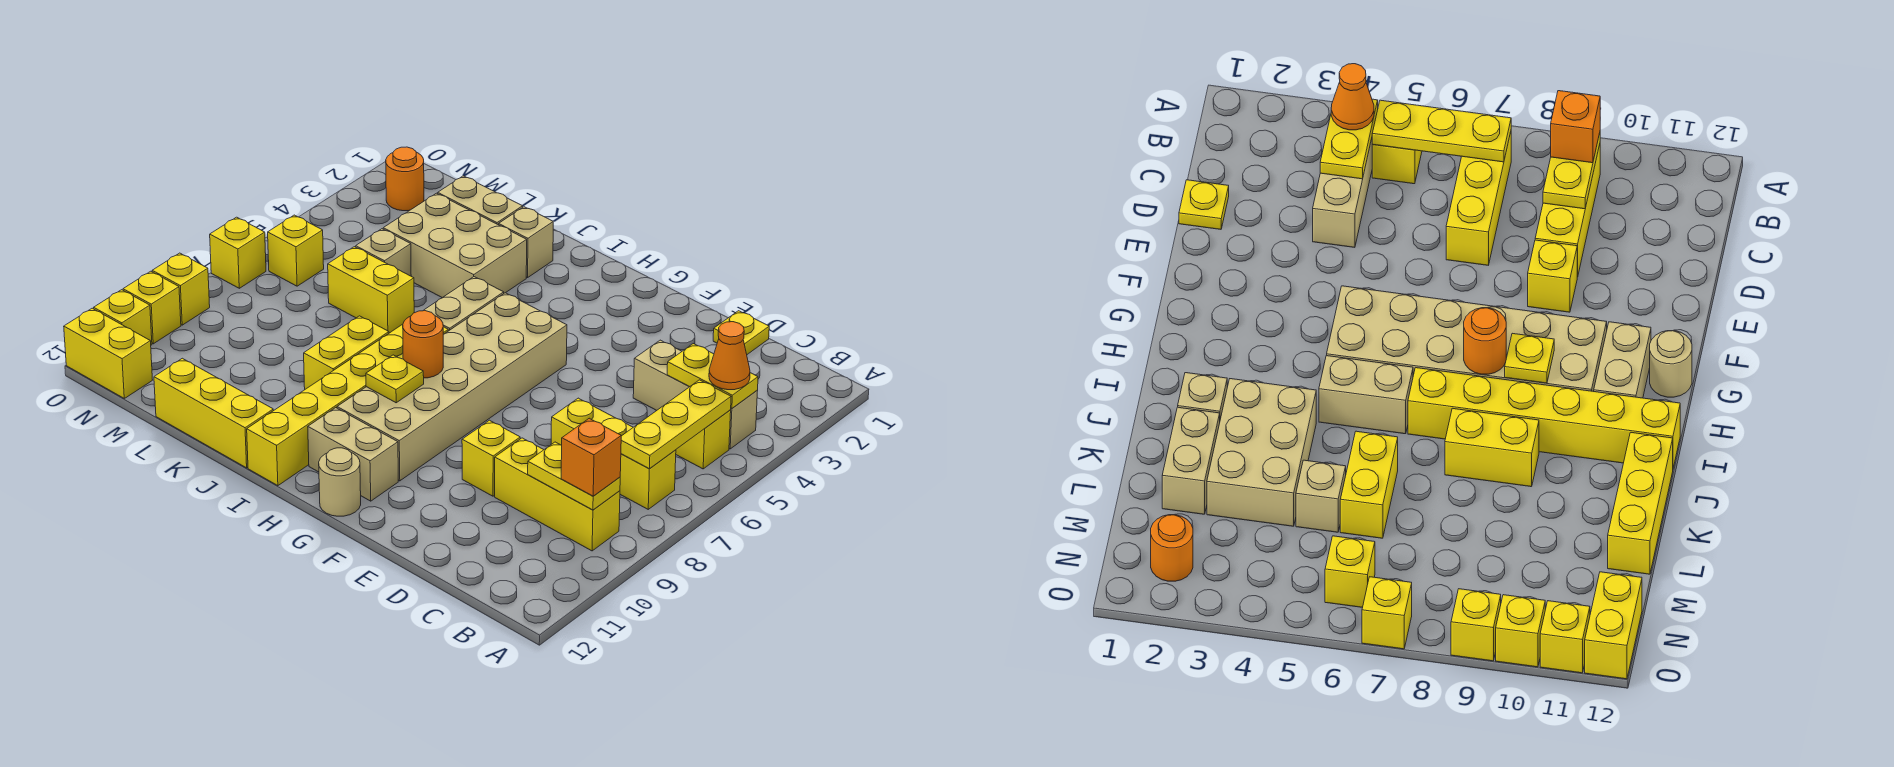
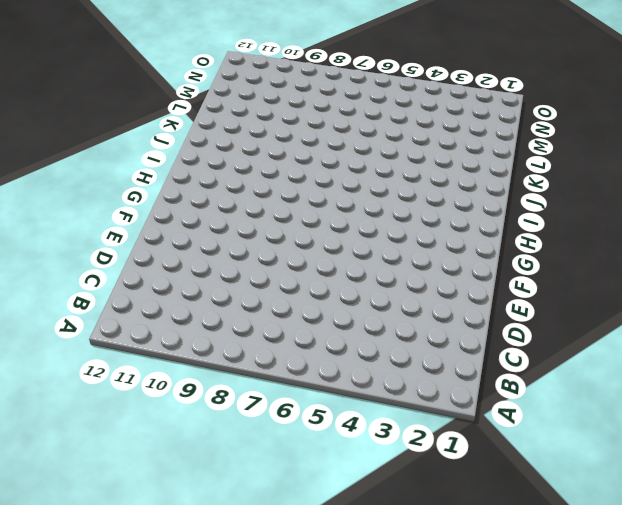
none -> tan brick B4:D4 level 1
none -> yellow brick B5 level 1
none -> yellow brick B7:D7 level 1
none -> yellow brick B9:D9 level 1

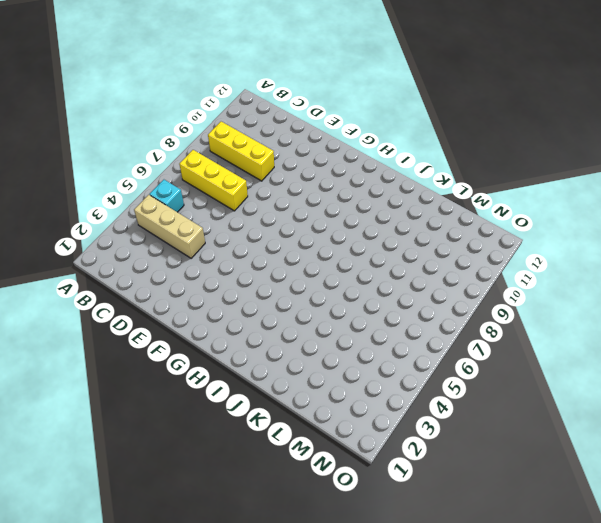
cyan brick B5 level 1 -> yellow brick B5 level 1
none -> yellow plate D1 level 1
none -> yellow brick E9 level 1
none -> tan brick G5:H10 level 1
none -> tan brick G11:H11 level 1

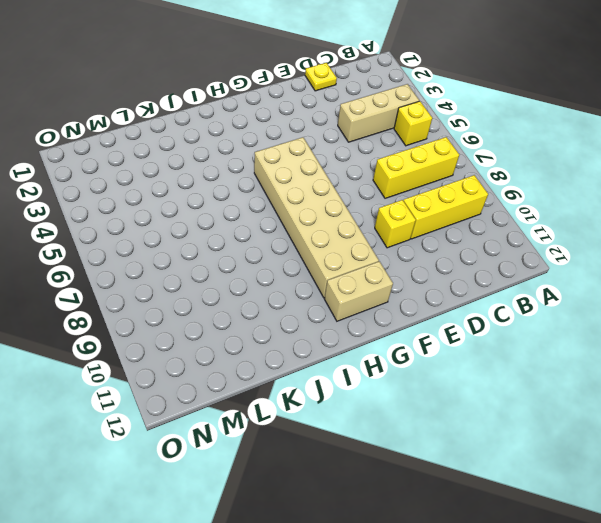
none -> tan round brick G12 level 1
none -> tan brick I5:I6 level 1
none -> yellow brick I7:I12 level 1
none -> tan brick J2 level 1

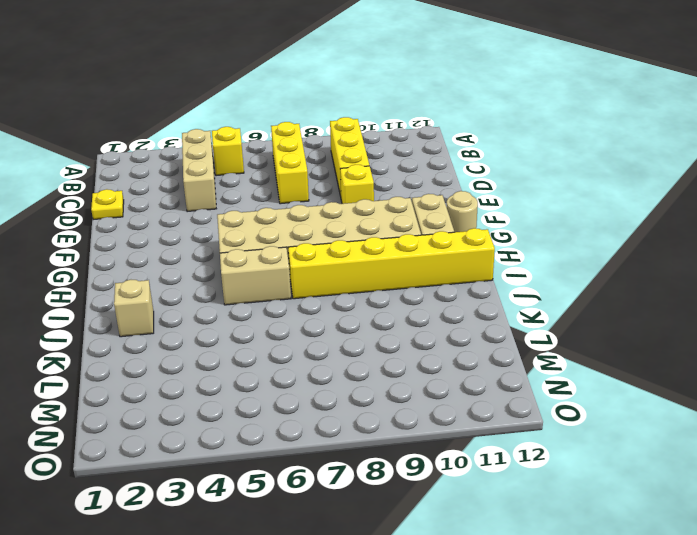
none -> tan brick J3:L4 level 1
none -> yellow brick J8:J9 level 1
none -> yellow brick J12:L12 level 1
none -> tan brick K2:L2 level 1

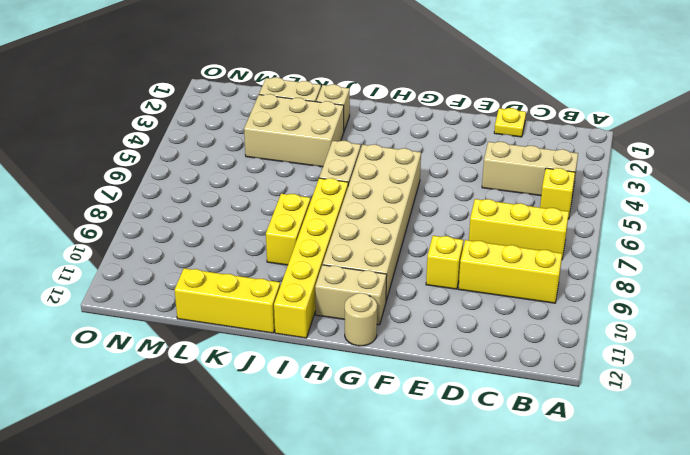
none -> yellow brick K6:L6 level 1
none -> tan brick L5 level 1
none -> orange round brick N2 level 1
none -> yellow brick N6 level 1

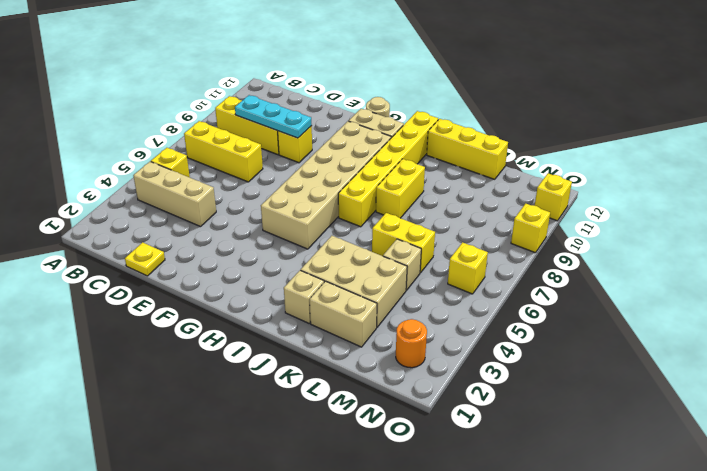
cyan plate C9:E9 level 2 -> yellow plate B9:C9 level 2
none -> tan brick I5:I6 level 1
none -> yellow brick N12:O12 level 1
none -> yellow brick O7 level 1
none -> yellow brick O10 level 1

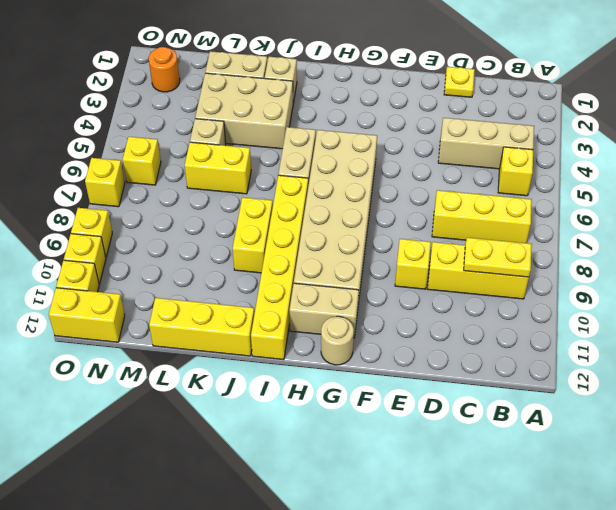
none -> yellow plate B4:C4 level 2
none -> yellow plate B5:B7 level 2
none -> orange round brick H8 level 2
none -> yellow plate H9 level 2

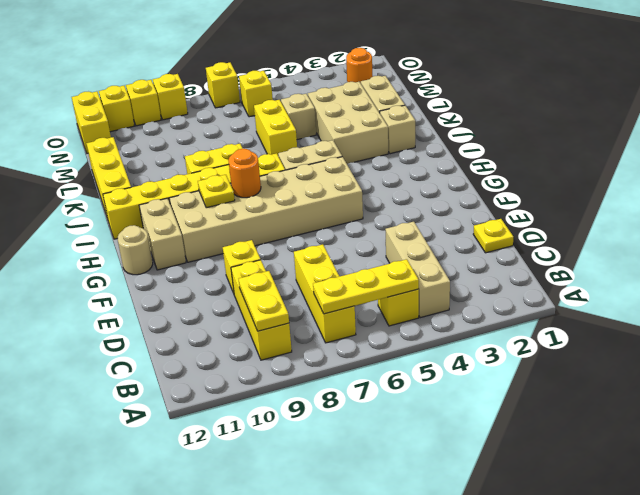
none -> yellow plate B4:C4 level 2
none -> orange cone B4 level 3
none -> orange brick B9 level 3

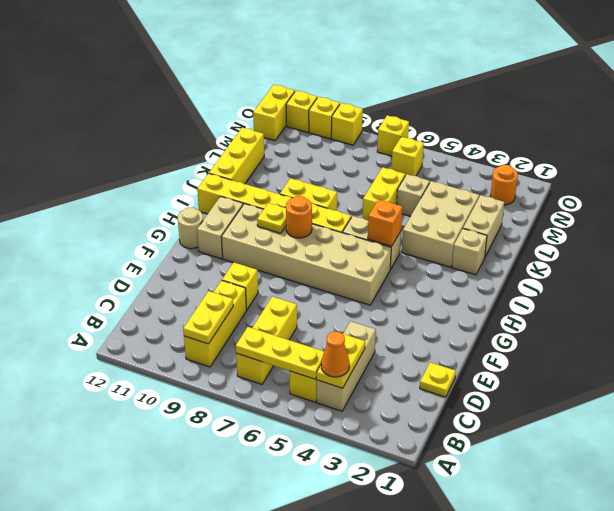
orange brick I5 level 2 -> orange brick B9 level 3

########################################

• **PROBLEM TO SOLVE**
Return the listing above in full and exactly, omitting all pictures.

• **ANSWER SECTION**
none -> tan brick B4:D4 level 1
none -> yellow brick B5 level 1
none -> yellow brick B7:D7 level 1
none -> yellow brick B9:D9 level 1

cyan brick B5 level 1 -> yellow brick B5 level 1
none -> yellow plate D1 level 1
none -> yellow brick E9 level 1
none -> tan brick G5:H10 level 1
none -> tan brick G11:H11 level 1

none -> tan round brick G12 level 1
none -> tan brick I5:I6 level 1
none -> yellow brick I7:I12 level 1
none -> tan brick J2 level 1

none -> tan brick J3:L4 level 1
none -> yellow brick J8:J9 level 1
none -> yellow brick J12:L12 level 1
none -> tan brick K2:L2 level 1

none -> yellow brick K6:L6 level 1
none -> tan brick L5 level 1
none -> orange round brick N2 level 1
none -> yellow brick N6 level 1

cyan plate C9:E9 level 2 -> yellow plate B9:C9 level 2
none -> tan brick I5:I6 level 1
none -> yellow brick N12:O12 level 1
none -> yellow brick O7 level 1
none -> yellow brick O10 level 1

none -> yellow plate B4:C4 level 2
none -> yellow plate B5:B7 level 2
none -> orange round brick H8 level 2
none -> yellow plate H9 level 2

none -> yellow plate B4:C4 level 2
none -> orange cone B4 level 3
none -> orange brick B9 level 3

orange brick I5 level 2 -> orange brick B9 level 3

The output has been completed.